What you will do -
Swap "trapezoid" for "pentagon" throughout the part of the listing that opens with the line containing "pink L-shape: moved 2 px down" and runs through the end of the listing, and keep everything else unchanged. Omit the picture lines from your answer.

(Dataset excerpt)
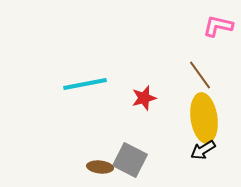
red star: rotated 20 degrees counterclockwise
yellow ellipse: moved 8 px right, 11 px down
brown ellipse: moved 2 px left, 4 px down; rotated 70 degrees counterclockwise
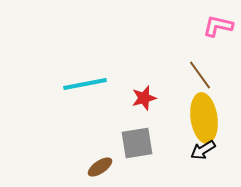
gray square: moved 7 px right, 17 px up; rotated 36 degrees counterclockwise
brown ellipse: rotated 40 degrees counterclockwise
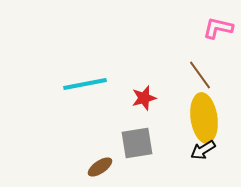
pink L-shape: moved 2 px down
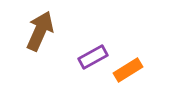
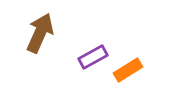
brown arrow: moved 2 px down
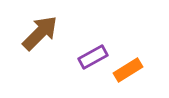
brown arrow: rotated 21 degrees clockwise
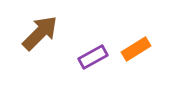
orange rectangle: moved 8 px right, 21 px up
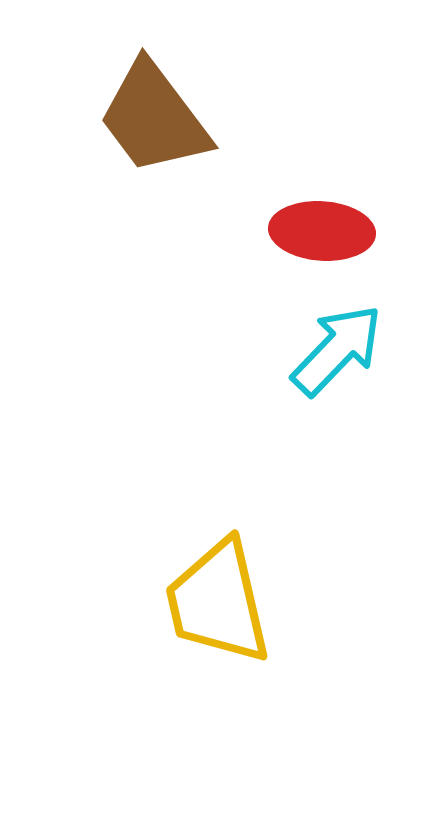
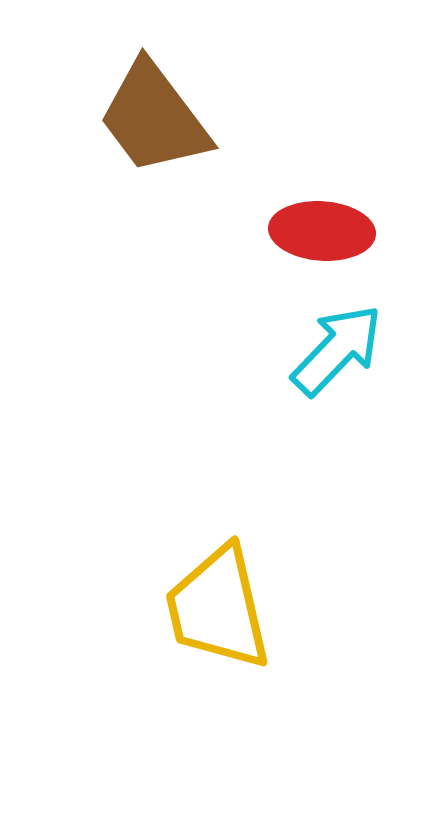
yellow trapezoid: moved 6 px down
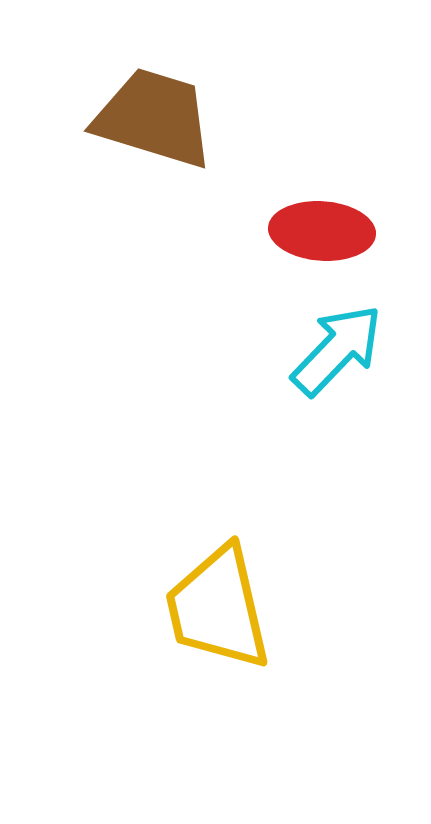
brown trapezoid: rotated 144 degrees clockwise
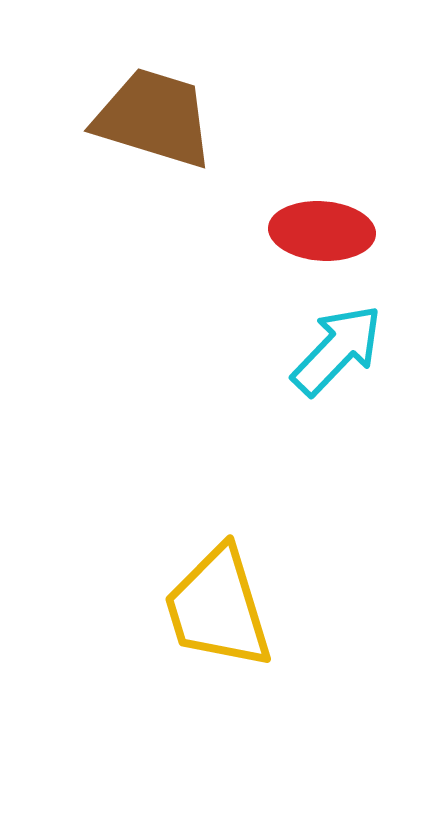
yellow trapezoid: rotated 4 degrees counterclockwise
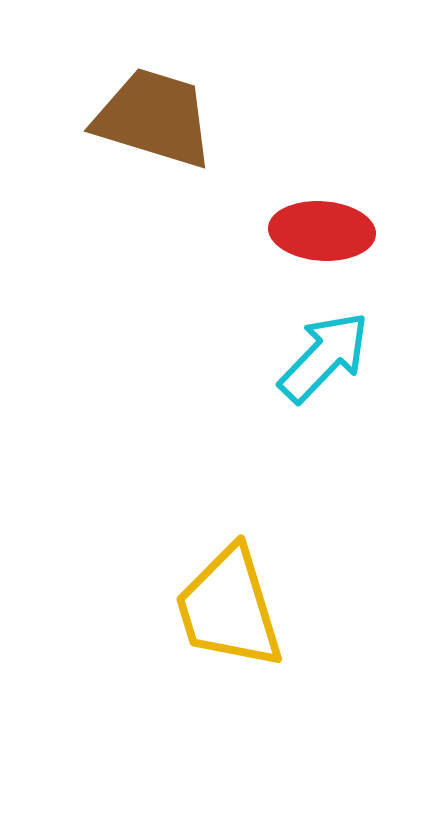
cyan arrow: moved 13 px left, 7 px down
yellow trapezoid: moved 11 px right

Written answer -
pink L-shape: moved 2 px down
brown arrow: moved 2 px down
brown arrow: rotated 21 degrees clockwise
orange rectangle: moved 8 px right, 21 px up
yellow pentagon: moved 6 px down
brown pentagon: rotated 144 degrees clockwise
yellow pentagon: rotated 4 degrees counterclockwise
cyan arrow: moved 13 px left, 7 px down
yellow pentagon: moved 11 px right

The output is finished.